*** Provided data ***
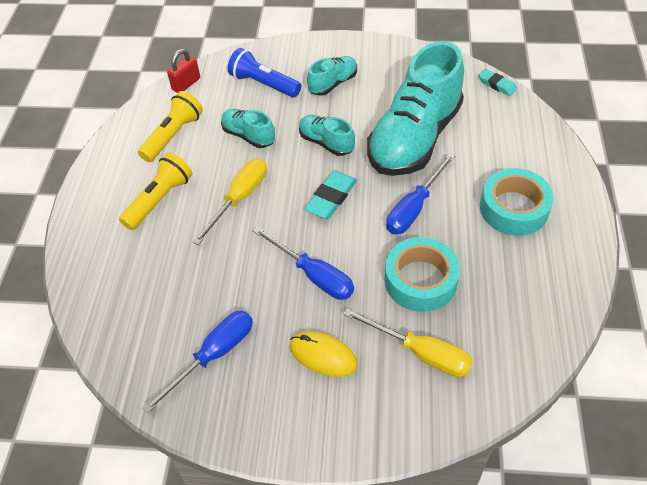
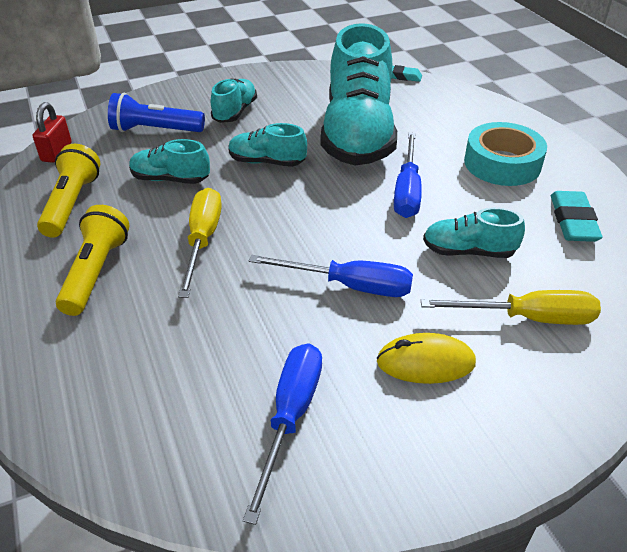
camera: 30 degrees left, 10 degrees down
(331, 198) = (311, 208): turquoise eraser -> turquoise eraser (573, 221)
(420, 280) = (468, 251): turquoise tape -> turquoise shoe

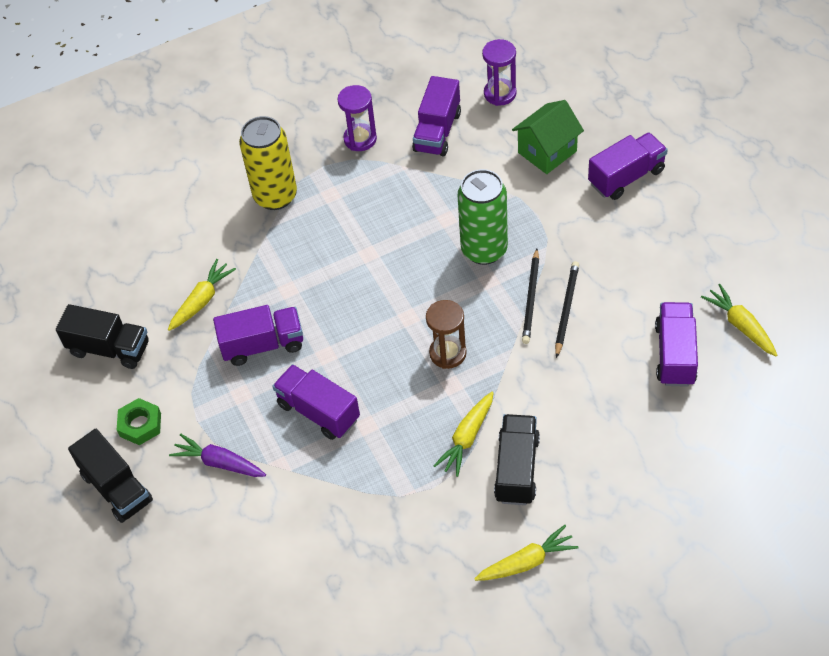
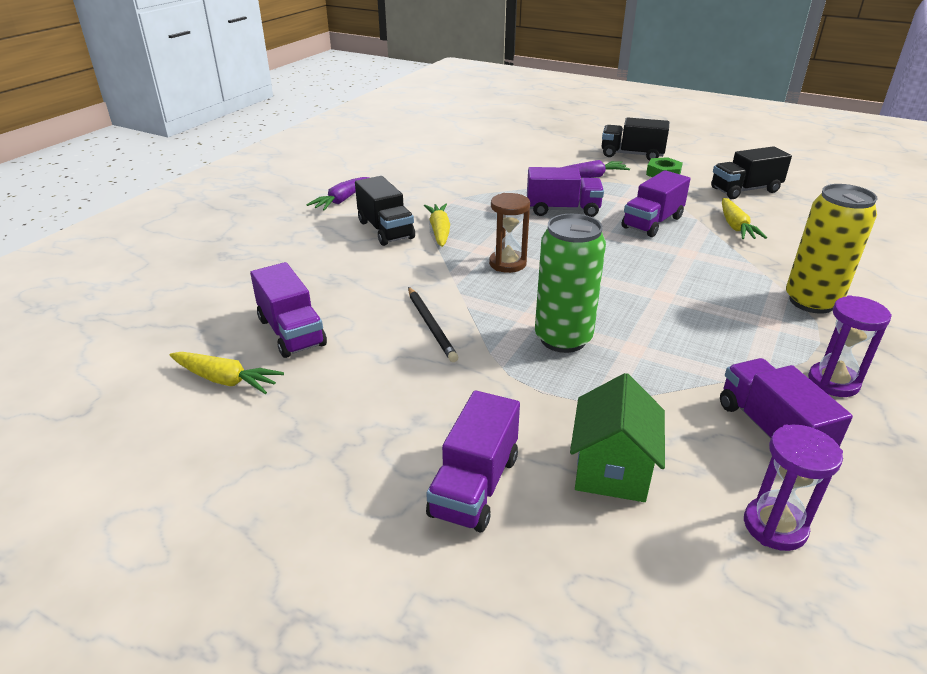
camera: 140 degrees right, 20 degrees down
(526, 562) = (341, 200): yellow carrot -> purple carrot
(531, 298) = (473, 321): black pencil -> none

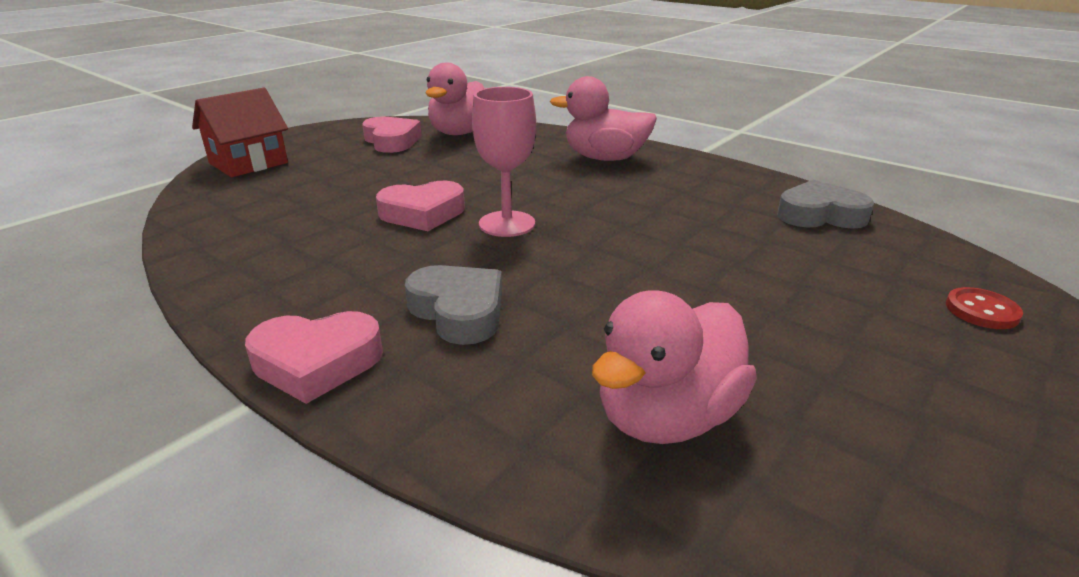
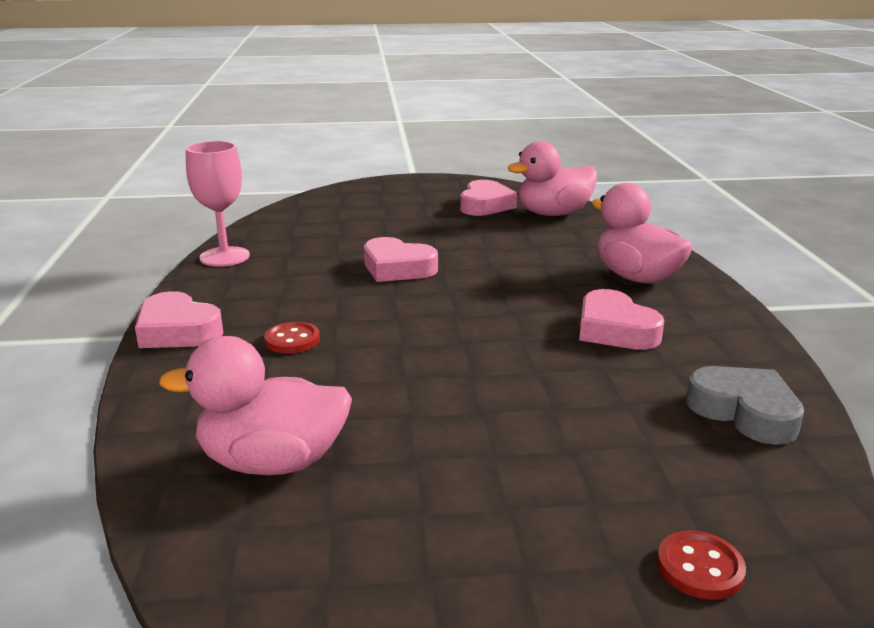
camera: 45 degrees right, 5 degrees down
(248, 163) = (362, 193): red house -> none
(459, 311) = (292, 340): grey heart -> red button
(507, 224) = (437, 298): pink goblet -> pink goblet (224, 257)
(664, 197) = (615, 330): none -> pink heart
***
■ **About this exercise**
Repeat the data above word for word, without pictures.

■ **Solution to this problem**
camera: 30 degrees left, 10 degrees down
(331, 198) = (311, 208): turquoise eraser -> turquoise eraser (573, 221)
(420, 280) = (468, 251): turquoise tape -> turquoise shoe

camera: 140 degrees right, 20 degrees down
(526, 562) = (341, 200): yellow carrot -> purple carrot
(531, 298) = (473, 321): black pencil -> none

camera: 45 degrees right, 5 degrees down
(248, 163) = (362, 193): red house -> none
(459, 311) = (292, 340): grey heart -> red button
(507, 224) = (437, 298): pink goblet -> pink goblet (224, 257)
(664, 197) = (615, 330): none -> pink heart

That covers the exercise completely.